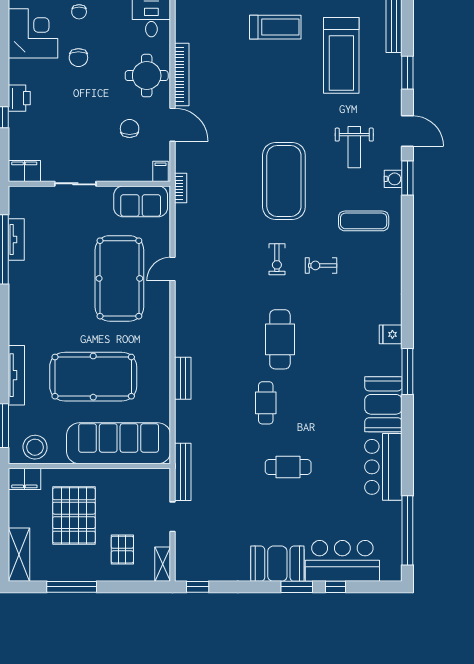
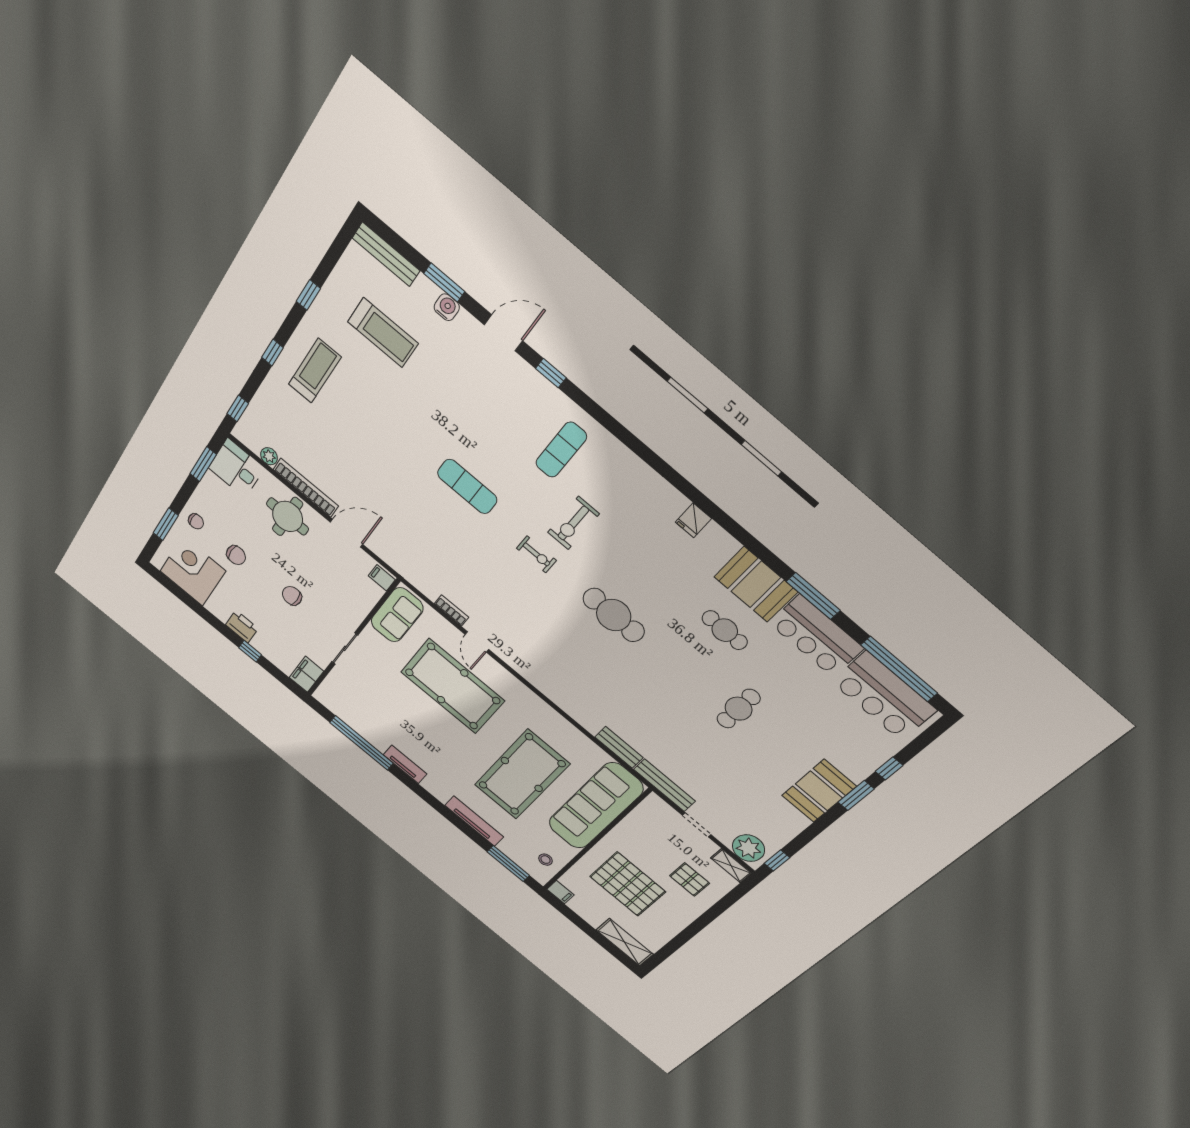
plant: (182, 34) -> (269, 456), added
treadmill: (341, 55) -> (383, 333), width x0.73, depth x0.73
chair: (130, 129) -> (292, 596), moved
weight bench: (354, 147) -> (482, 397), removed
window: (407, 178) -> (551, 373), width x0.67
water cooler: (393, 179) -> (447, 307), moved
exercise mat: (284, 181) -> (467, 487), width x0.50, depth x0.69
bookcase: (181, 188) -> (451, 610), moved
tv unit: (16, 240) -> (405, 764), moved
exercise bike: (321, 265) -> (573, 523), width x1.38, depth x1.39
window: (407, 371) -> (813, 596), moved
bench: (183, 378) -> (619, 747), moved
cafe table: (266, 403) -> (725, 630), moved
stool: (35, 447) -> (546, 860), width x0.53, depth x0.53
filing cabinet: (24, 479) -> (560, 892), width x0.50
bar counter: (342, 561) -> (884, 696), moved, turned -90
plant: (189, 562) -> (748, 848), added
window: (72, 587) -> (686, 935), removed

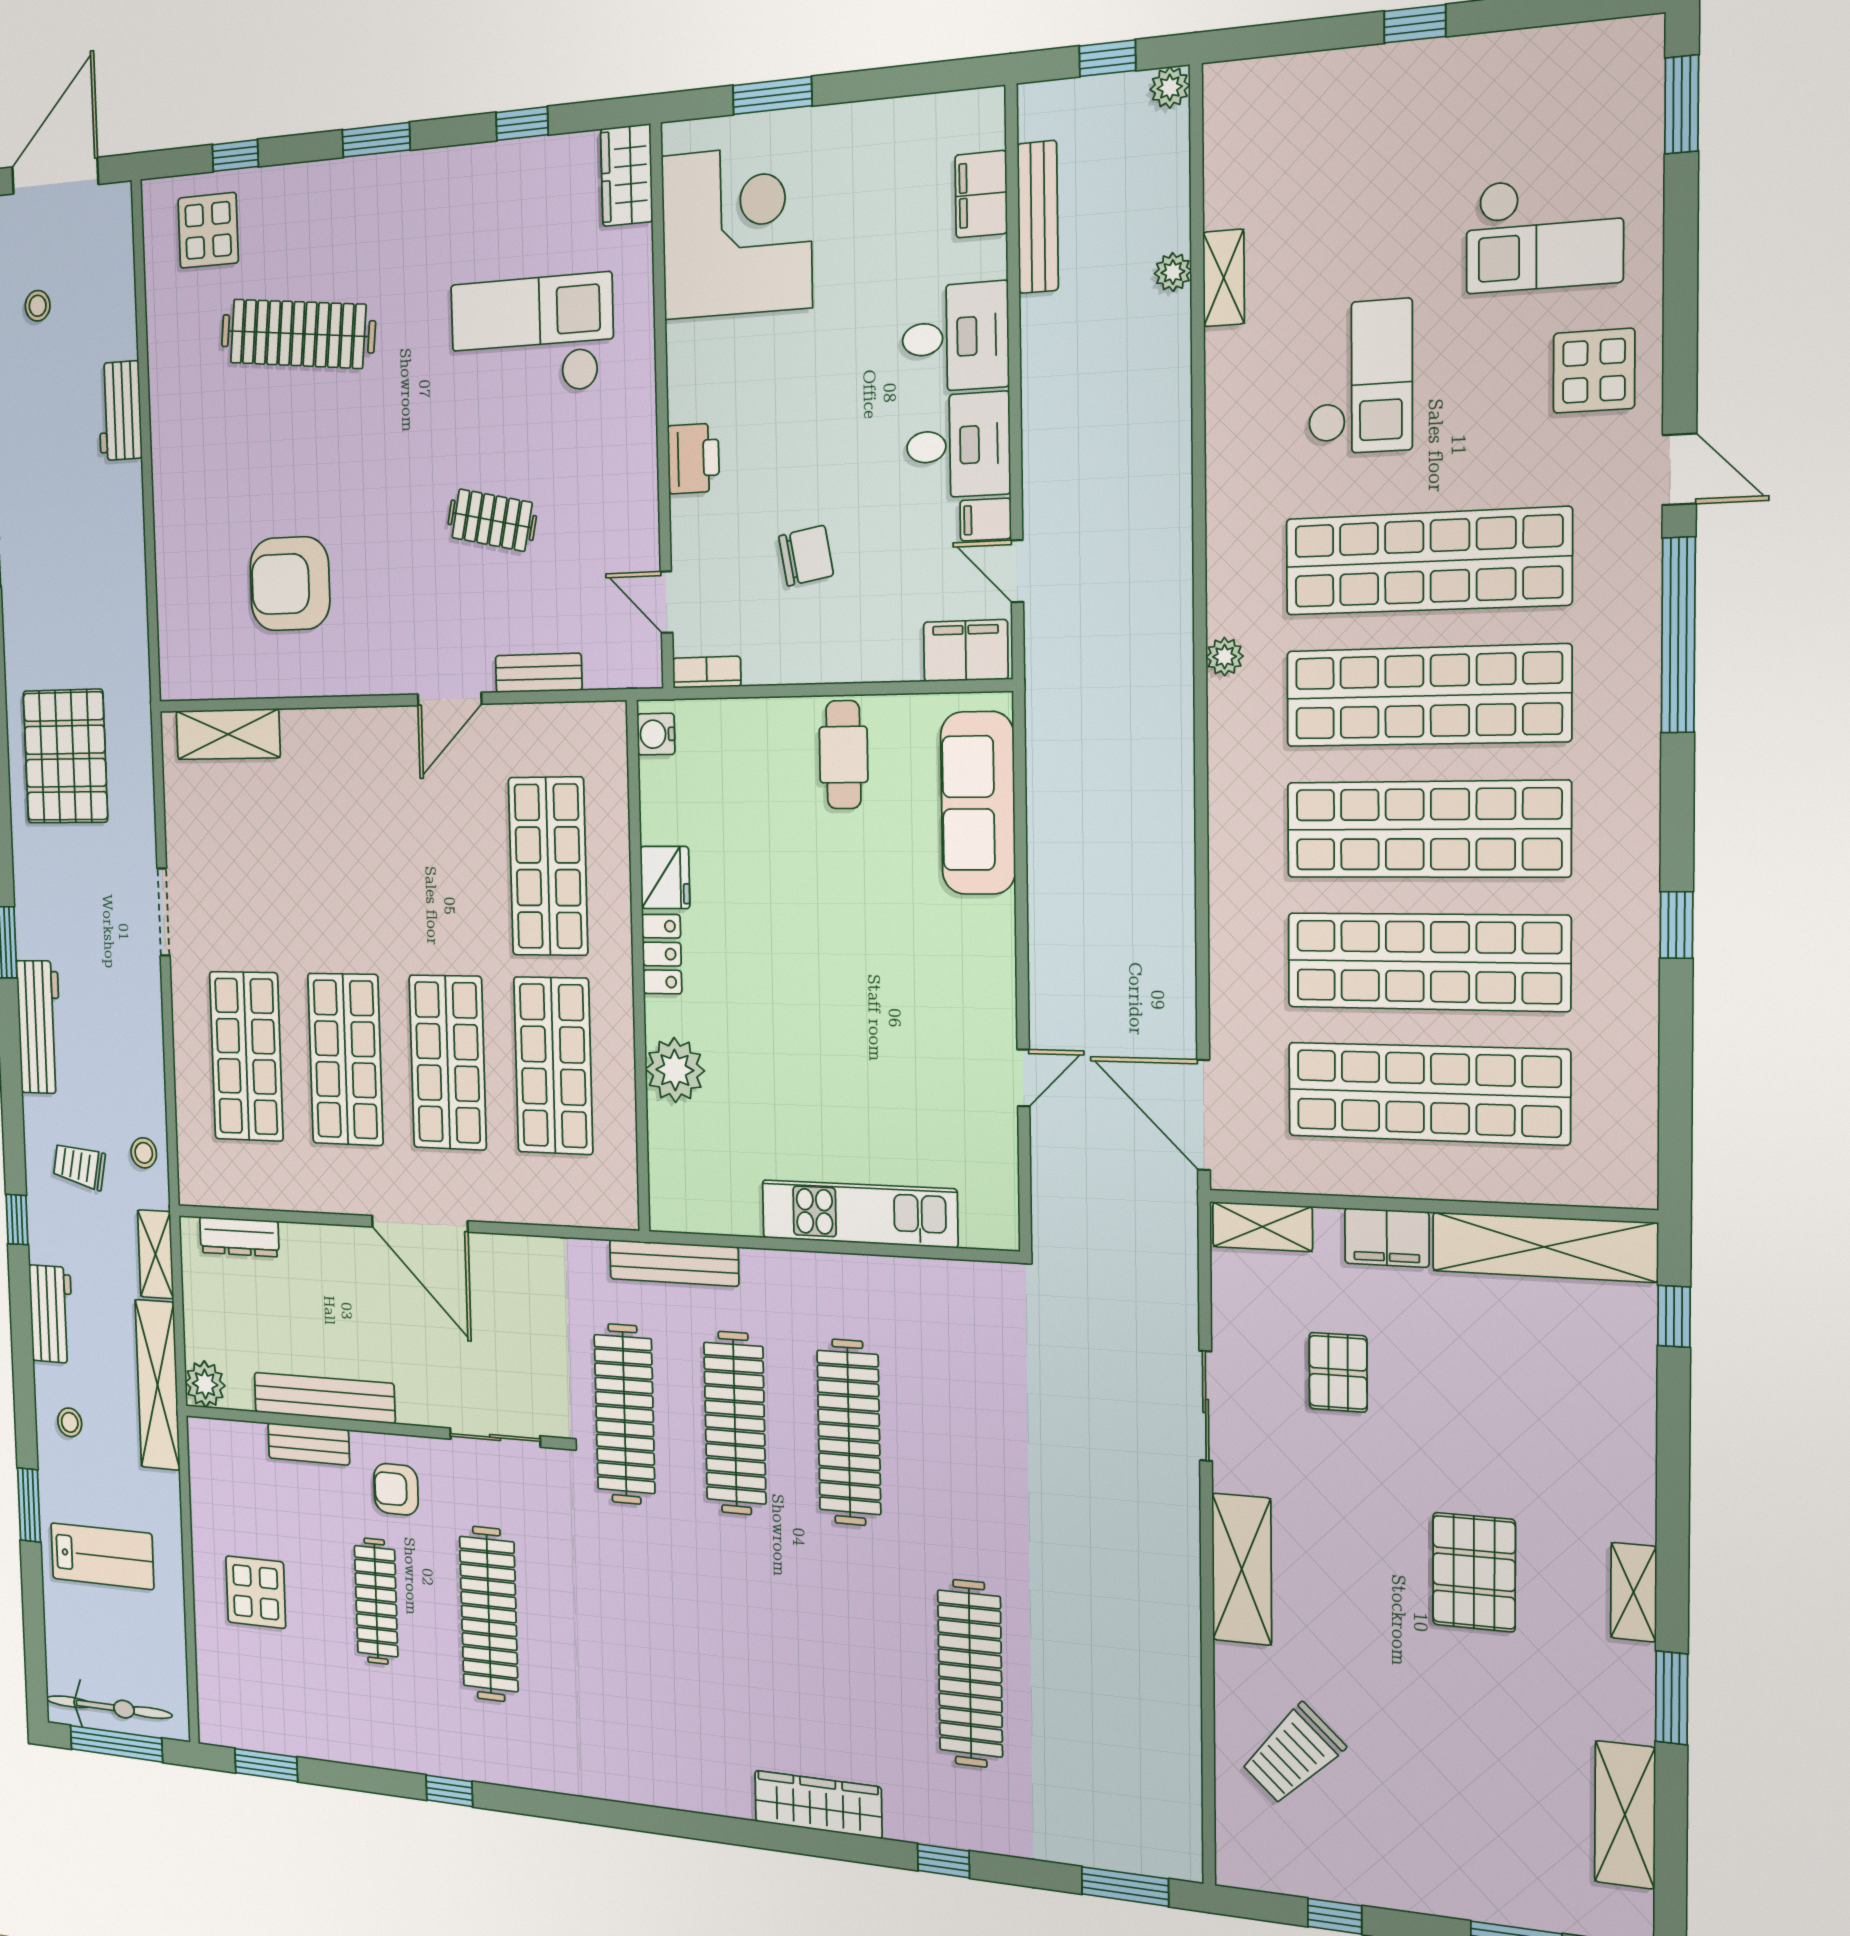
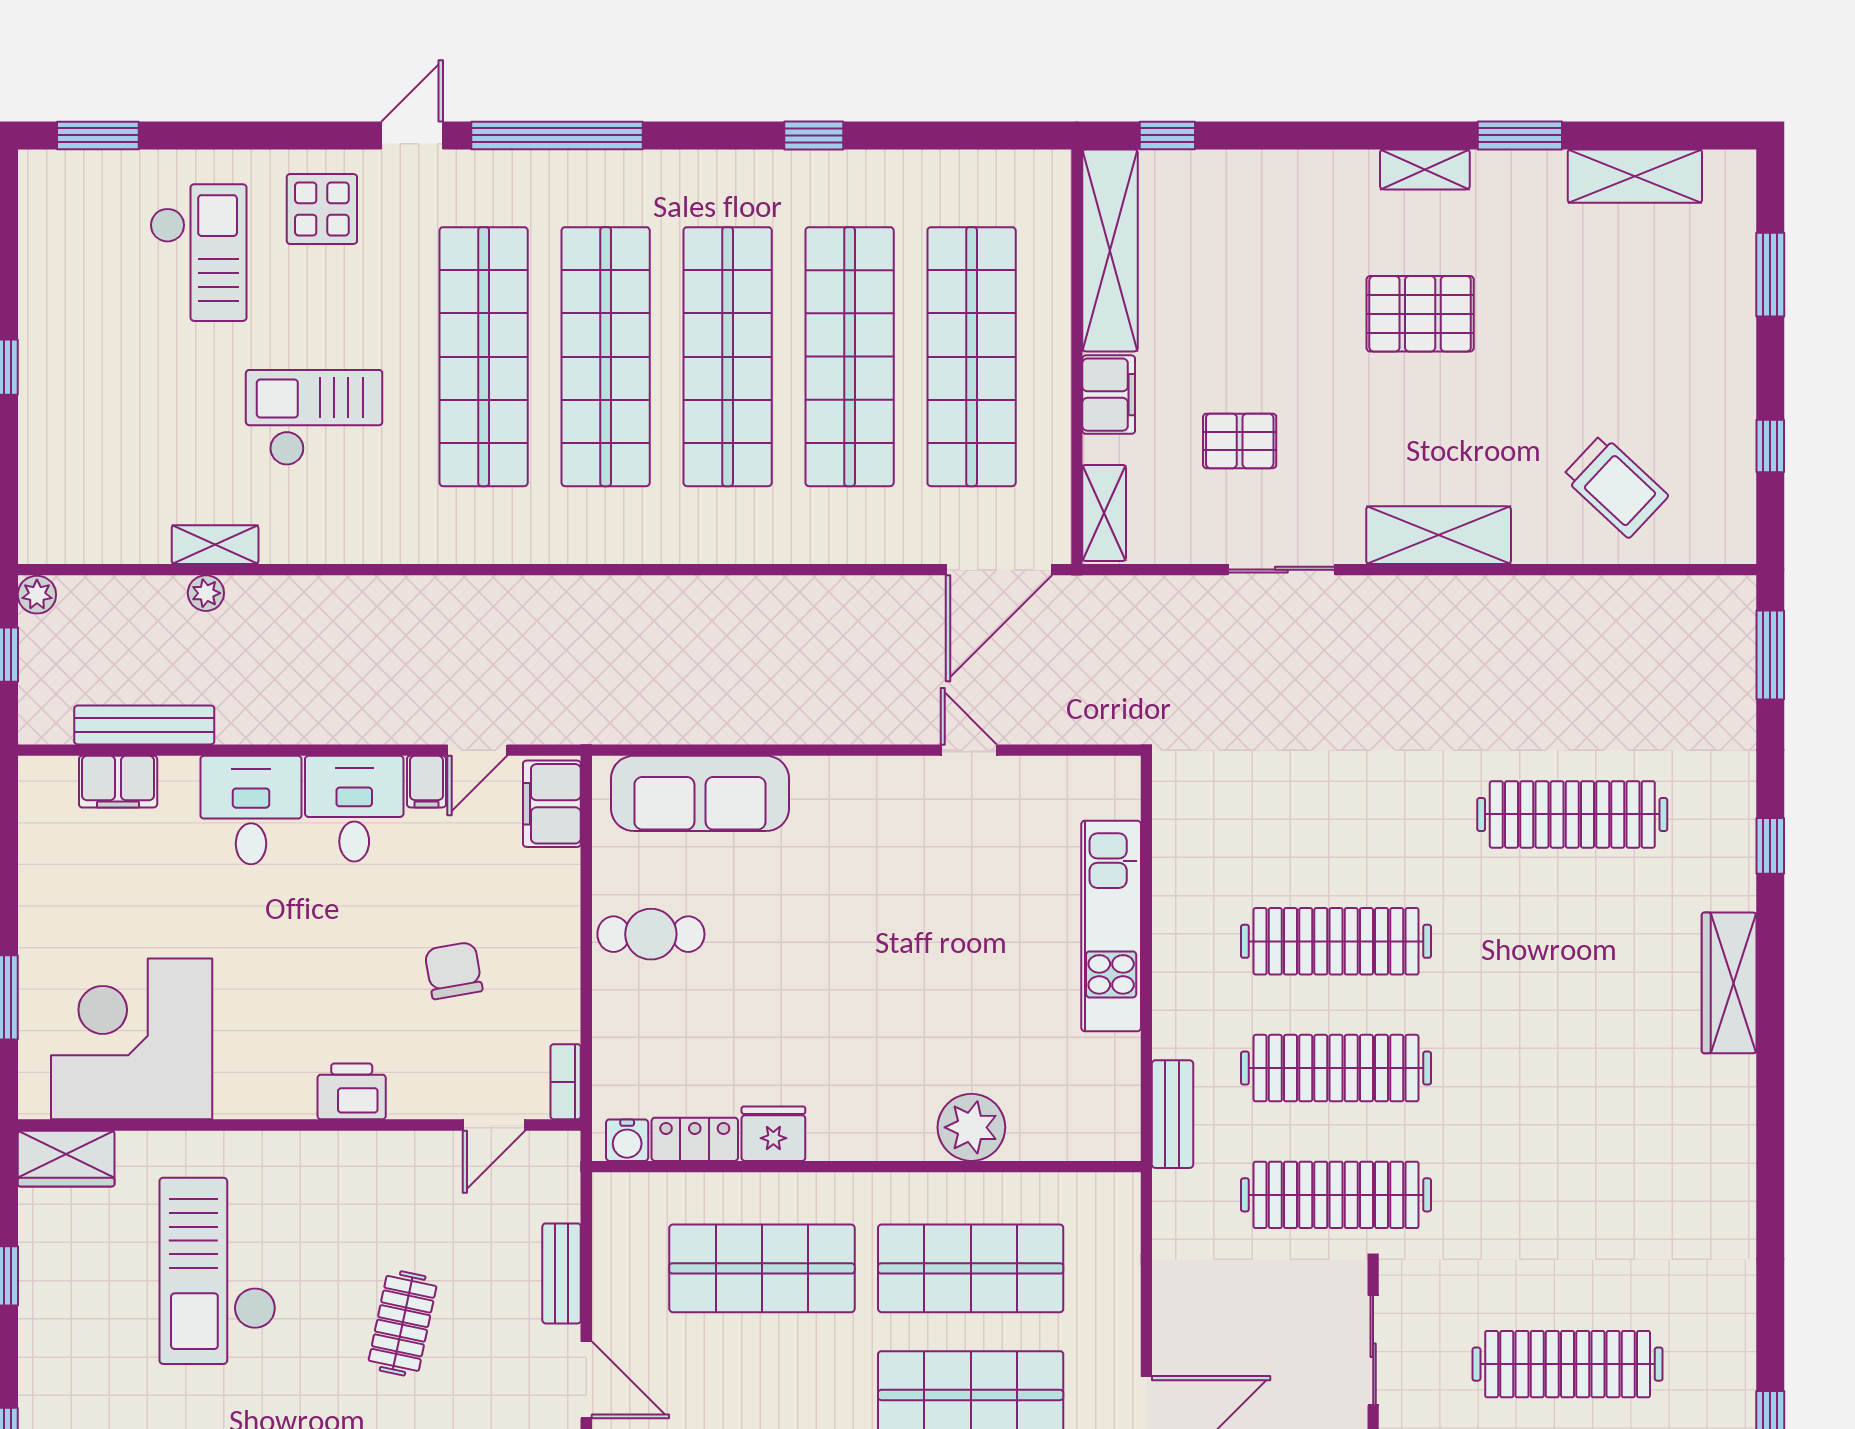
plant: (1225, 657) -> (565, 546), removed
locker: (662, 954) -> (695, 1139), moved
bench: (674, 1263) -> (1172, 1114), width x0.73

····················

The problem:
Look over the listing above and copy each line that contains "window".

Finished exercise:
window: (407, 178) -> (551, 373), width x0.67
window: (407, 371) -> (813, 596), moved
window: (72, 587) -> (686, 935), removed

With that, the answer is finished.